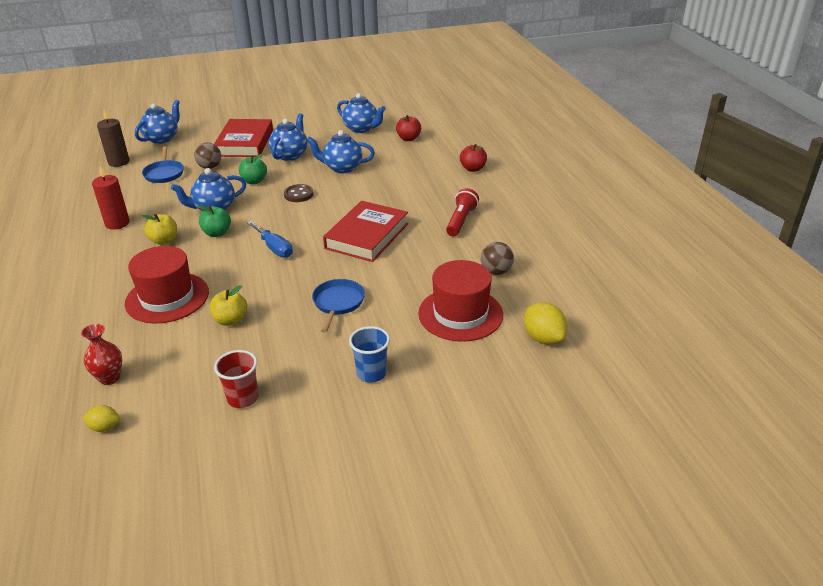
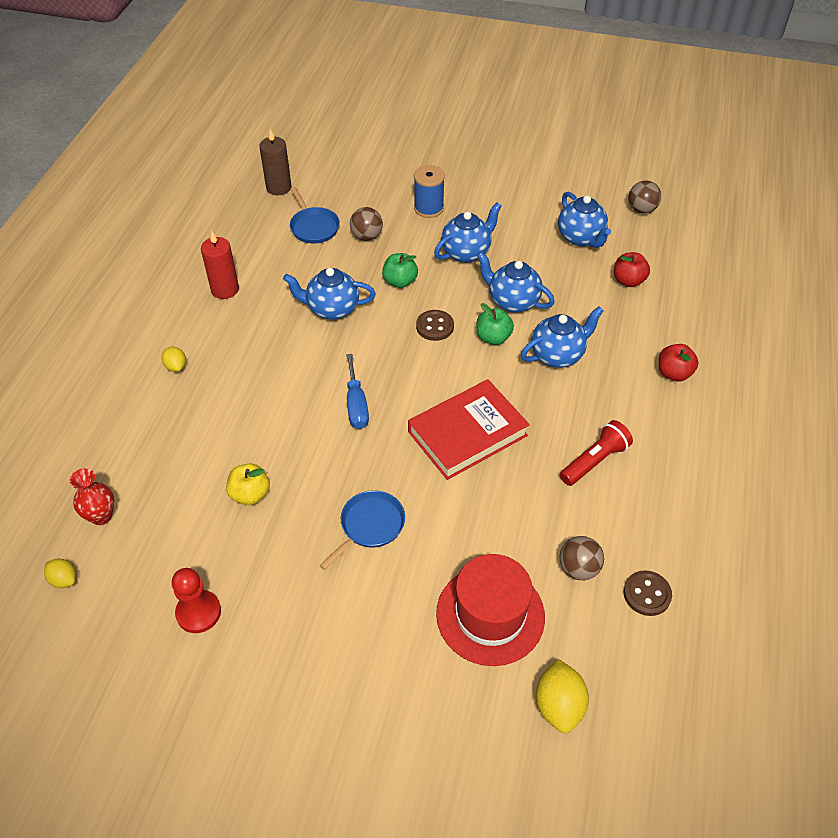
camera: 30 degrees right, 15 degrees up
(108, 275) = (176, 366): none -> yellow lemon
(162, 139) = (344, 165): blue teapot -> blue teapot (557, 355)
(164, 173) = (313, 227): blue pan -> blue pan turned 45 degrees counterclockwise
(164, 241) = (254, 339): yellow apple -> none
(167, 298) = (210, 428): red hat -> none
(217, 233) = (312, 352): green apple -> green apple (493, 338)
(243, 398) = (198, 612): red cup -> red pawn
(245, 143) = (428, 208): red book -> blue spool
(371, 373) = (338, 650): blue cup -> none
(388, 107) = (641, 209): none -> brown ball
(547, 267) = (647, 594): none -> brown button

++++++++++

Give an exact copy of the listing, without its pictures.

camera: 30 degrees right, 15 degrees up
(108, 275) = (176, 366): none -> yellow lemon
(162, 139) = (344, 165): blue teapot -> blue teapot (557, 355)
(164, 173) = (313, 227): blue pan -> blue pan turned 45 degrees counterclockwise
(164, 241) = (254, 339): yellow apple -> none
(167, 298) = (210, 428): red hat -> none
(217, 233) = (312, 352): green apple -> green apple (493, 338)
(243, 398) = (198, 612): red cup -> red pawn
(245, 143) = (428, 208): red book -> blue spool
(371, 373) = (338, 650): blue cup -> none
(388, 107) = (641, 209): none -> brown ball
(547, 267) = (647, 594): none -> brown button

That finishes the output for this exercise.